### Task description:
Write out the records that follow exactly. Do not include pictures.

### Change detection data:
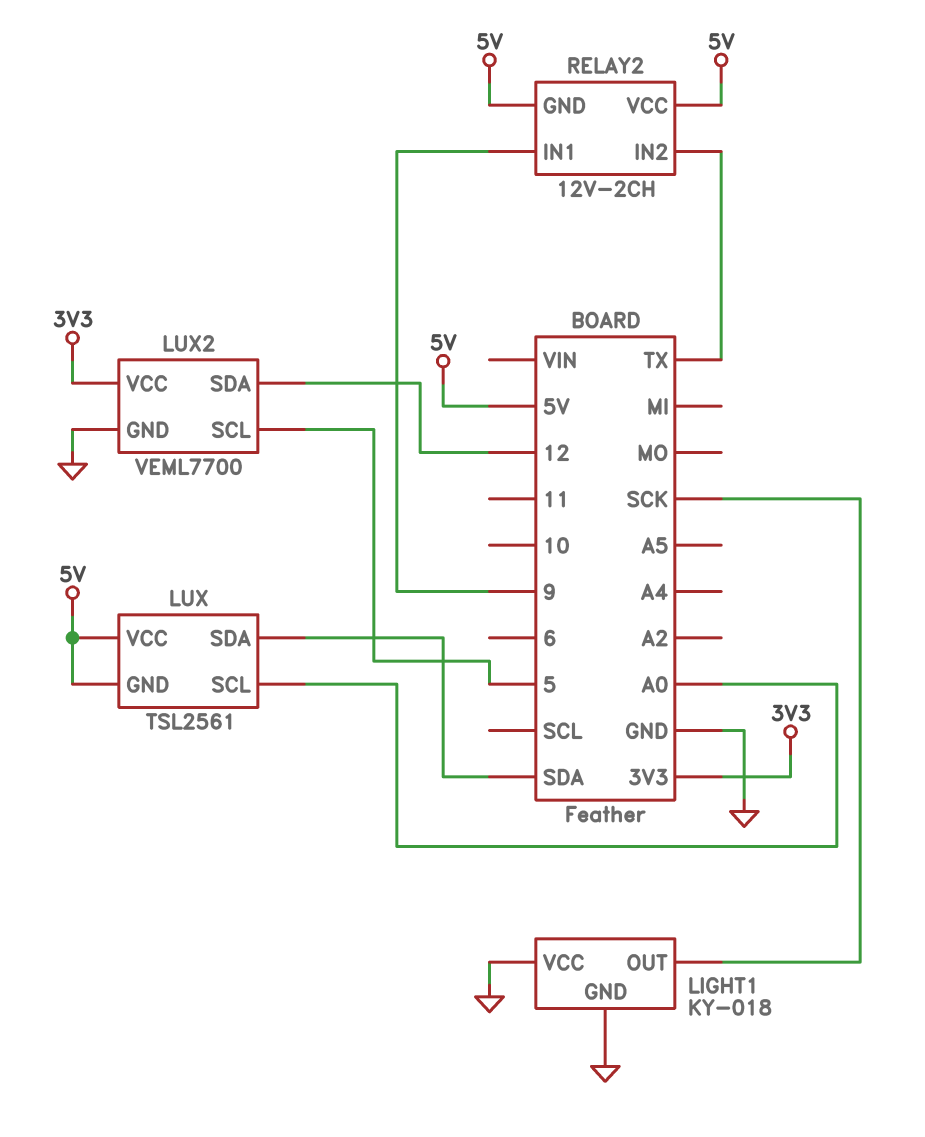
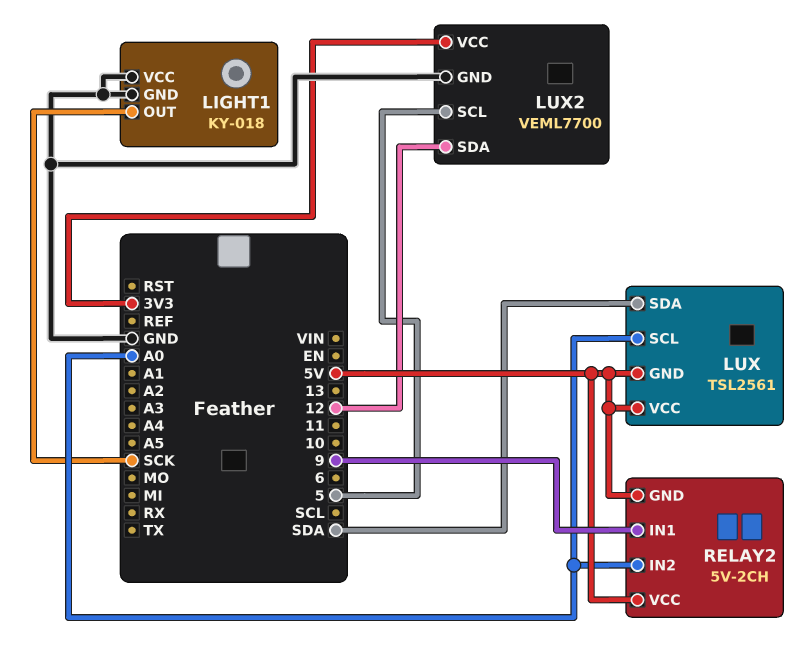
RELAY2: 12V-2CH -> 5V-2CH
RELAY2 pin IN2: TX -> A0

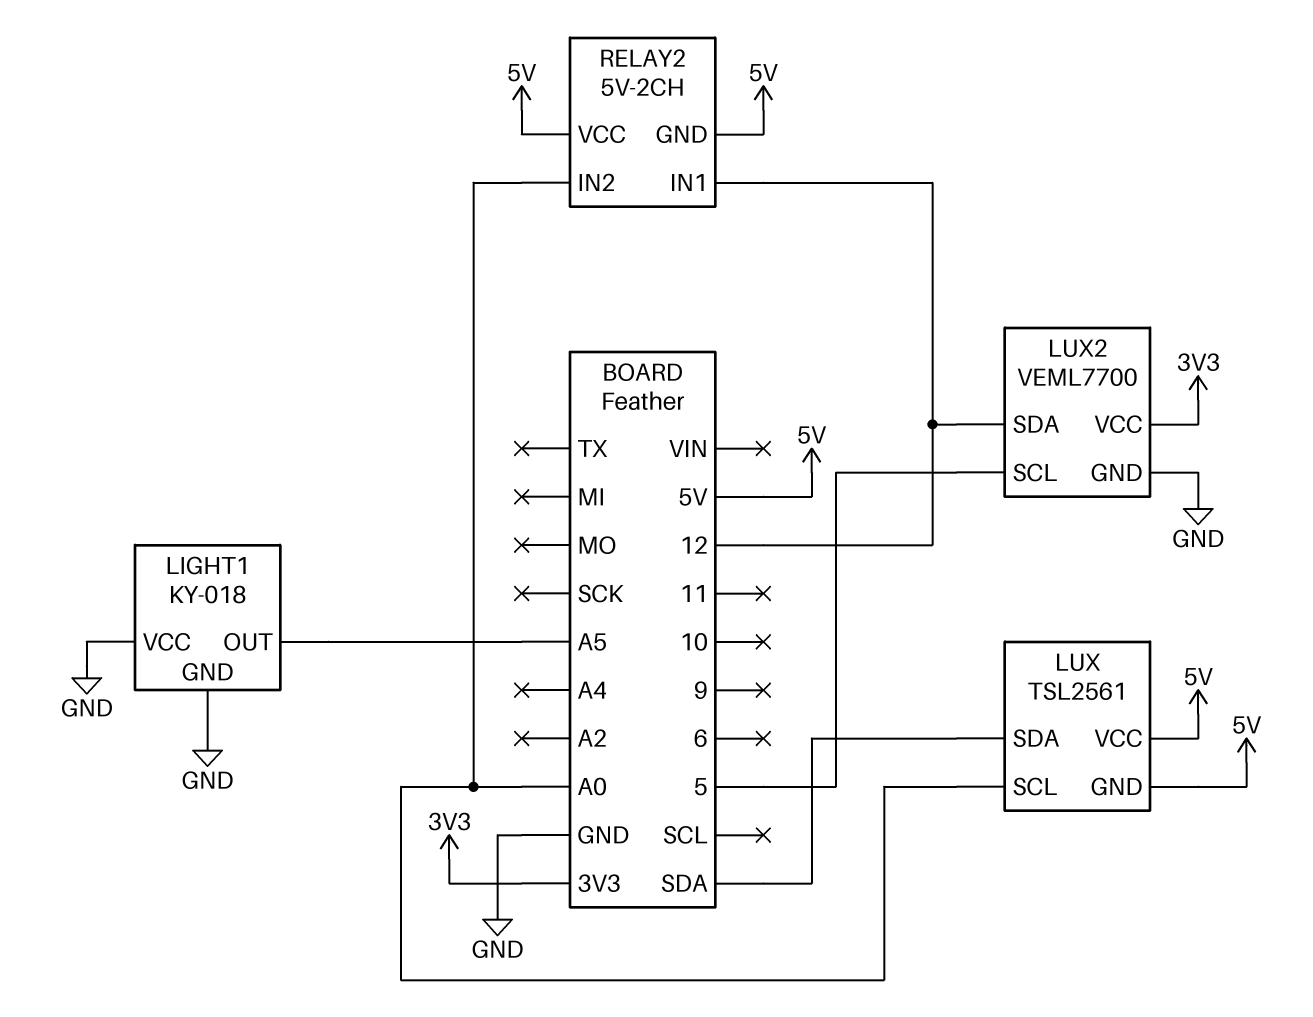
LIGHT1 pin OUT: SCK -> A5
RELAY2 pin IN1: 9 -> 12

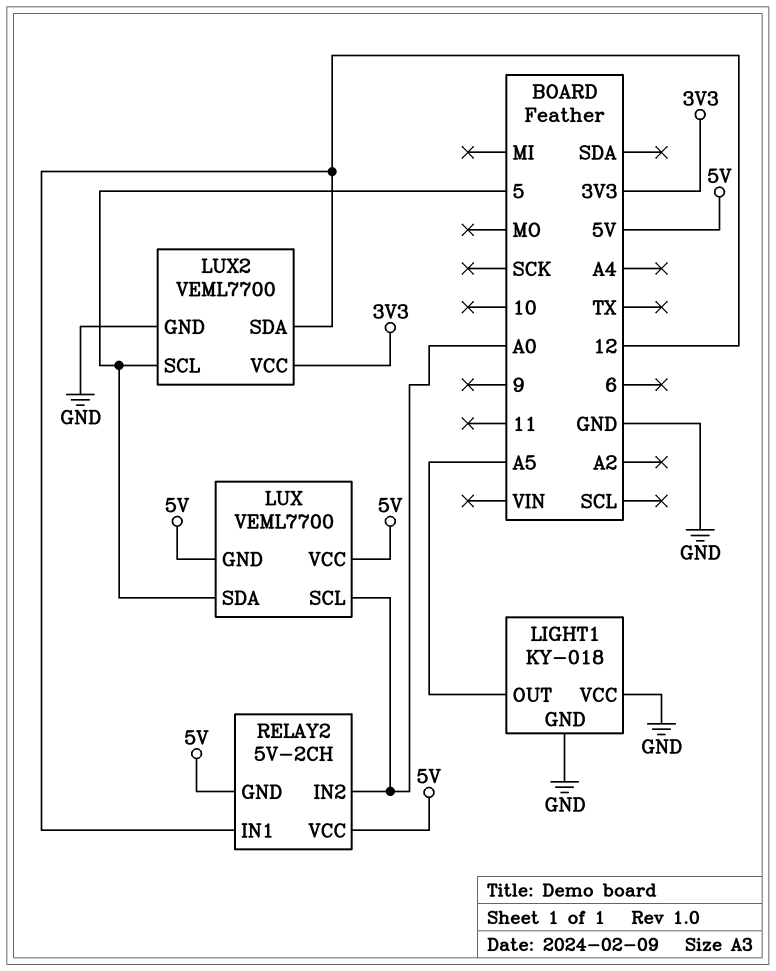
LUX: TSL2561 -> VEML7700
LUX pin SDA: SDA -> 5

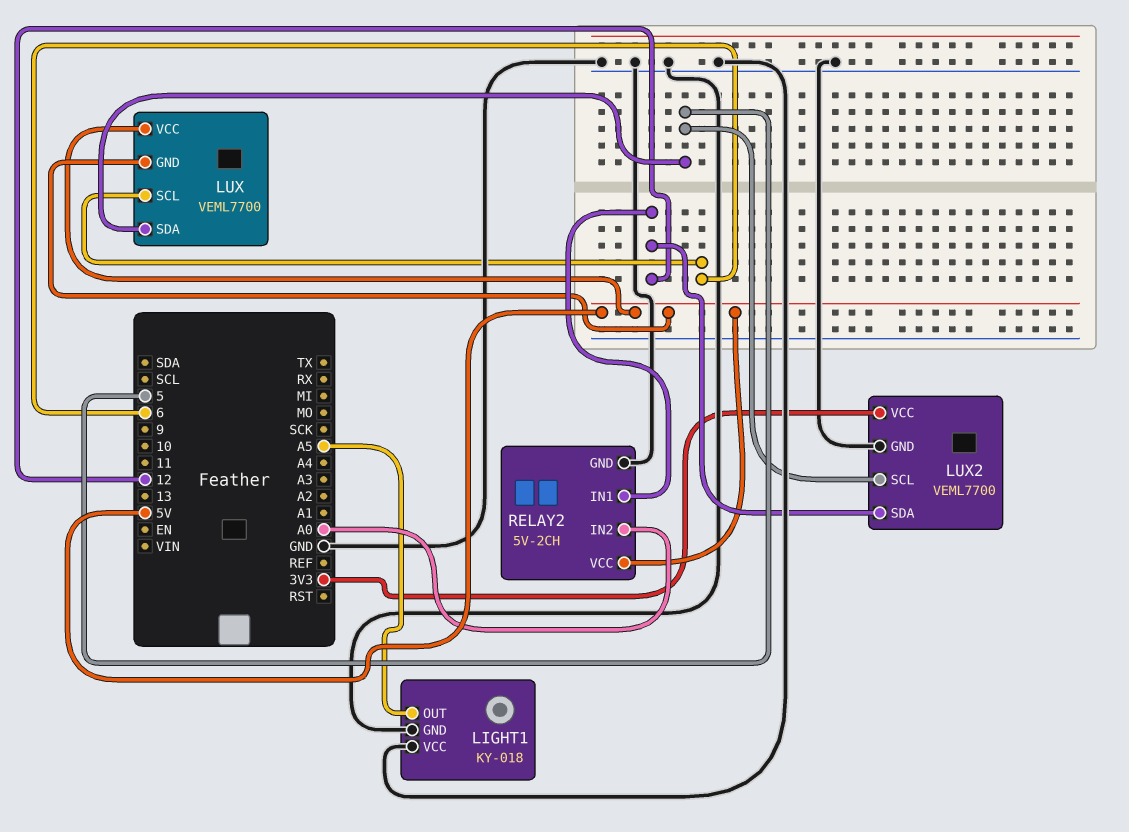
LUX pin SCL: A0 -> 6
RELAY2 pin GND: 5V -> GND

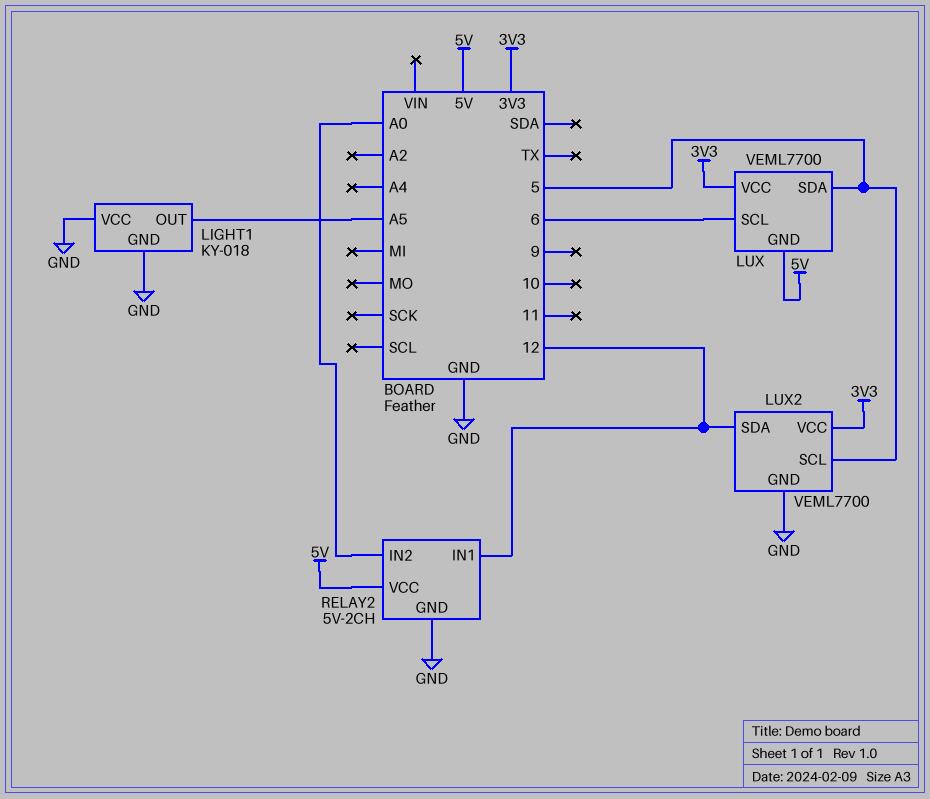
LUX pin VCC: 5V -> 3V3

### Your response:
RELAY2: 12V-2CH -> 5V-2CH
RELAY2 pin IN2: TX -> A0

LIGHT1 pin OUT: SCK -> A5
RELAY2 pin IN1: 9 -> 12

LUX: TSL2561 -> VEML7700
LUX pin SDA: SDA -> 5

LUX pin SCL: A0 -> 6
RELAY2 pin GND: 5V -> GND

LUX pin VCC: 5V -> 3V3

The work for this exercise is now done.